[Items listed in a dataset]
○ ○ ○ ○

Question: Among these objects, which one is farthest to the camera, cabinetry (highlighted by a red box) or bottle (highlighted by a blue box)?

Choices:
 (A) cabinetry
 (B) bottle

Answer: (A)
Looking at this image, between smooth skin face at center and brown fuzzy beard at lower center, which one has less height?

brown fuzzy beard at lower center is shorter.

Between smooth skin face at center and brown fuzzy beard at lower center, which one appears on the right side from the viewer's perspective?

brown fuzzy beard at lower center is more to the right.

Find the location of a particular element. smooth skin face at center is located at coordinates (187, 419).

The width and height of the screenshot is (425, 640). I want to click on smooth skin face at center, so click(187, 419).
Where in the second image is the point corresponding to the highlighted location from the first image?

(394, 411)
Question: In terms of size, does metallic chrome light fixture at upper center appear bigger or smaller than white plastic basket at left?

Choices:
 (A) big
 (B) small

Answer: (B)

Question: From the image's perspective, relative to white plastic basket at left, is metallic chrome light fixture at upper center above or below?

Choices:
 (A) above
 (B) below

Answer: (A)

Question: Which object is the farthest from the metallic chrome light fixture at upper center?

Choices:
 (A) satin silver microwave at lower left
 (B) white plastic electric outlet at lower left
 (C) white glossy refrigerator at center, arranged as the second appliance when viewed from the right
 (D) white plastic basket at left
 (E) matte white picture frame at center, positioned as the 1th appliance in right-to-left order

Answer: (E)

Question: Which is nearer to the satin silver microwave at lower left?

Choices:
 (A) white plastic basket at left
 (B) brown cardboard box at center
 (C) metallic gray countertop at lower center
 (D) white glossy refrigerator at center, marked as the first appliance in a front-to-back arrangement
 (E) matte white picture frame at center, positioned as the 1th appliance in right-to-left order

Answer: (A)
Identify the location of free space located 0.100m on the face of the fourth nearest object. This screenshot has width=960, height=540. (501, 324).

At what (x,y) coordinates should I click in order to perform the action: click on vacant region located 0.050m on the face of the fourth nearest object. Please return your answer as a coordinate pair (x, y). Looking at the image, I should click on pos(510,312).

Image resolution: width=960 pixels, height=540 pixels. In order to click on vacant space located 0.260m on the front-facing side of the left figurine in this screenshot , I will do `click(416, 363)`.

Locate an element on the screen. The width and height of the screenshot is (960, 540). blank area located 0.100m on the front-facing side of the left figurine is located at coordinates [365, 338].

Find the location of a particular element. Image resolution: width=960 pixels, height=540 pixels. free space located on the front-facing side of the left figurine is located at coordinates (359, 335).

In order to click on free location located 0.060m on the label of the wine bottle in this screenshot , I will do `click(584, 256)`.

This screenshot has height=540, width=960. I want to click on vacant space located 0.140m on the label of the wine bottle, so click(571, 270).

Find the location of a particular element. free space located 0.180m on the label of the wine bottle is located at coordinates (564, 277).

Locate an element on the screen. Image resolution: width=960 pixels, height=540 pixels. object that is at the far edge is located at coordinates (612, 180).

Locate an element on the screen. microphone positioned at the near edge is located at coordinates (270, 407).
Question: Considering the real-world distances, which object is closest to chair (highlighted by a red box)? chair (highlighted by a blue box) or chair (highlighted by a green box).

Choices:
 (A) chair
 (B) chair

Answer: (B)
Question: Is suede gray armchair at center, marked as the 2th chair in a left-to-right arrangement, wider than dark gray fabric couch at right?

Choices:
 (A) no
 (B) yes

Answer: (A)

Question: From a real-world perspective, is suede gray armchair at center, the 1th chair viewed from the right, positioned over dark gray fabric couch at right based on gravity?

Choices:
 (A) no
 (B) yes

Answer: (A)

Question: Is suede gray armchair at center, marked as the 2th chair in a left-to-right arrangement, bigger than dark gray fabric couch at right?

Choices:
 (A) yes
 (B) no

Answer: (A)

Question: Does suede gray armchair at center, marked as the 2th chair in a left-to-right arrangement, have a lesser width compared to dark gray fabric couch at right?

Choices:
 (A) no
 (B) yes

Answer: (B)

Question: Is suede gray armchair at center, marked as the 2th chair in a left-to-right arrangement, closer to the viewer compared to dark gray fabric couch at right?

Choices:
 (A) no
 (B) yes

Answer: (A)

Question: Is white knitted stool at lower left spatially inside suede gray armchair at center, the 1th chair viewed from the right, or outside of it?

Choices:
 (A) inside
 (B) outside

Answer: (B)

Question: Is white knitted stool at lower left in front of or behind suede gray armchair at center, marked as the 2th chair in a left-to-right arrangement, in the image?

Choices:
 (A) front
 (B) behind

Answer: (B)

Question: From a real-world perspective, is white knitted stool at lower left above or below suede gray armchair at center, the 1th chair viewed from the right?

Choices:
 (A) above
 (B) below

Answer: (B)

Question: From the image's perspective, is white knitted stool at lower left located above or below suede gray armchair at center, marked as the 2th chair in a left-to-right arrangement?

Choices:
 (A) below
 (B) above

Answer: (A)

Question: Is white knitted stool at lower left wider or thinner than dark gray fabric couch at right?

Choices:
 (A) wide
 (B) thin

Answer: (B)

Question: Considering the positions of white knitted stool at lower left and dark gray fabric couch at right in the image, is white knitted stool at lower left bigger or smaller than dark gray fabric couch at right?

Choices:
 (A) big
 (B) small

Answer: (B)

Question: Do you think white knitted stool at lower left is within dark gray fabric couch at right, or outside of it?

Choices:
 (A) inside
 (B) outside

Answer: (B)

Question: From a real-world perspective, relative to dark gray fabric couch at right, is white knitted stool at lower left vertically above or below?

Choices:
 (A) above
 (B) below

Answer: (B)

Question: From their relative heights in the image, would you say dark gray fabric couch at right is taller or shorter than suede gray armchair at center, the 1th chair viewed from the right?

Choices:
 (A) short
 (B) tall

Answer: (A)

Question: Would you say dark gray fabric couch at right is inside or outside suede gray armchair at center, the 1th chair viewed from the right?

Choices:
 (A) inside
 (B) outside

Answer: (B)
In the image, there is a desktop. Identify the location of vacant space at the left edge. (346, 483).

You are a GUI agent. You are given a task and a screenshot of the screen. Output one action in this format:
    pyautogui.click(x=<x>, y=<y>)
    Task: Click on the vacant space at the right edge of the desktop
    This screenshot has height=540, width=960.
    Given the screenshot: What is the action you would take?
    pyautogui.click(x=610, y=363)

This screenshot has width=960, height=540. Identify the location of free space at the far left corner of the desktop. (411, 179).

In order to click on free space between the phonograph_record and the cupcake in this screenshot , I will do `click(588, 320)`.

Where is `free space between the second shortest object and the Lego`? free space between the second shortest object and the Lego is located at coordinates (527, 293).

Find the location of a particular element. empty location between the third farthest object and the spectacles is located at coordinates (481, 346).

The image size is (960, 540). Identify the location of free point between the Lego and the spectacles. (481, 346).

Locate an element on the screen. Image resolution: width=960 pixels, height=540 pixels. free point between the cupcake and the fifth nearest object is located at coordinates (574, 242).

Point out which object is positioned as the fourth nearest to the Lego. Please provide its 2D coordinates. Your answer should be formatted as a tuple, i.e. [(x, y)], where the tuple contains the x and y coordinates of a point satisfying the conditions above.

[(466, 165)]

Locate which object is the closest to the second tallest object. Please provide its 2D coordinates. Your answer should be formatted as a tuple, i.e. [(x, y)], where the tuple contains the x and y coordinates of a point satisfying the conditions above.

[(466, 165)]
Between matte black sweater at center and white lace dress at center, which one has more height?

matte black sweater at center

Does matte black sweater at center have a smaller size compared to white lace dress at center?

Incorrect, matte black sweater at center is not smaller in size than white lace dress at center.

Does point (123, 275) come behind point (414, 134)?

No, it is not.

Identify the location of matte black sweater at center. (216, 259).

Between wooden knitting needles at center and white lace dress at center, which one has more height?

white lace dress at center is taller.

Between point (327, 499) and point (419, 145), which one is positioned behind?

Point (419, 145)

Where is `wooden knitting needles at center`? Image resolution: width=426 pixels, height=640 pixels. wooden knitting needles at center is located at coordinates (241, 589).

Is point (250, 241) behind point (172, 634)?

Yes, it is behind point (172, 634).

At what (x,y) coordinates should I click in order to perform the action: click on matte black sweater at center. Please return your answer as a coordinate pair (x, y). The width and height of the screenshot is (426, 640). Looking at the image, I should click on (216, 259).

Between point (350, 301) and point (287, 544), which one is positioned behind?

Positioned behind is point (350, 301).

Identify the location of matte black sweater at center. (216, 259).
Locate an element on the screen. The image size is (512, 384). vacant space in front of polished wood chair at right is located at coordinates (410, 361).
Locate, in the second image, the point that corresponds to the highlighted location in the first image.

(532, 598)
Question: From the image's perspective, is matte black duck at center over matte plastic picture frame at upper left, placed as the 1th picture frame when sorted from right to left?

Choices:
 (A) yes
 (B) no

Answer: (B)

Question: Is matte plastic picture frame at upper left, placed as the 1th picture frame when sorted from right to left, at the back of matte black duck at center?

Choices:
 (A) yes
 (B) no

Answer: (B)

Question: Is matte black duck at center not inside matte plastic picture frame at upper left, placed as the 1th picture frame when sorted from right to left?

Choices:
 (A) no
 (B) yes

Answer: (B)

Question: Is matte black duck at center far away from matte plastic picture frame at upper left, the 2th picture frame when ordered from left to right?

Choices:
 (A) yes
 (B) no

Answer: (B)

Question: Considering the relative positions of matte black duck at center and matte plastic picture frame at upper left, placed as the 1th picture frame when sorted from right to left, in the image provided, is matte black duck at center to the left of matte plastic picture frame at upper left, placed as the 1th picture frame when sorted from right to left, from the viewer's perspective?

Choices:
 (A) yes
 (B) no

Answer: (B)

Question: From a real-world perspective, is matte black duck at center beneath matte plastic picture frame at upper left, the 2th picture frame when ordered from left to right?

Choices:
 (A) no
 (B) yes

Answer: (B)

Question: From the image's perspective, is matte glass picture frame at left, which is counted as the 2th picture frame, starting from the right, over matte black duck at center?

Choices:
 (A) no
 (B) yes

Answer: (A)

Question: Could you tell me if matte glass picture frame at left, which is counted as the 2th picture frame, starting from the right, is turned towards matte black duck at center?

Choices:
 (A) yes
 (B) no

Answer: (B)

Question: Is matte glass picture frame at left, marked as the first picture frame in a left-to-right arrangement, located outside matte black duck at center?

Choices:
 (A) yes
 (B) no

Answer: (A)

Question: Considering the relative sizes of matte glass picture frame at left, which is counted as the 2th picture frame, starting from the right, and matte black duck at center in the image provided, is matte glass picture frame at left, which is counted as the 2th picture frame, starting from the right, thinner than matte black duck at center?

○ ○ ○ ○

Return the records word for word, from their first line through the line that contains "Find the location of a particular element. smooth", with both of those lines included.

**Solution for this problem:**
Question: Among these objects, which one is farthest to the camera, cabinetry (highlighted by a red box) or bottle (highlighted by a blue box)?

Choices:
 (A) cabinetry
 (B) bottle

Answer: (A)
Looking at this image, between smooth skin face at center and brown fuzzy beard at lower center, which one has less height?

brown fuzzy beard at lower center is shorter.

Between smooth skin face at center and brown fuzzy beard at lower center, which one appears on the right side from the viewer's perspective?

brown fuzzy beard at lower center is more to the right.

Find the location of a particular element. smooth skin face at center is located at coordinates (187, 419).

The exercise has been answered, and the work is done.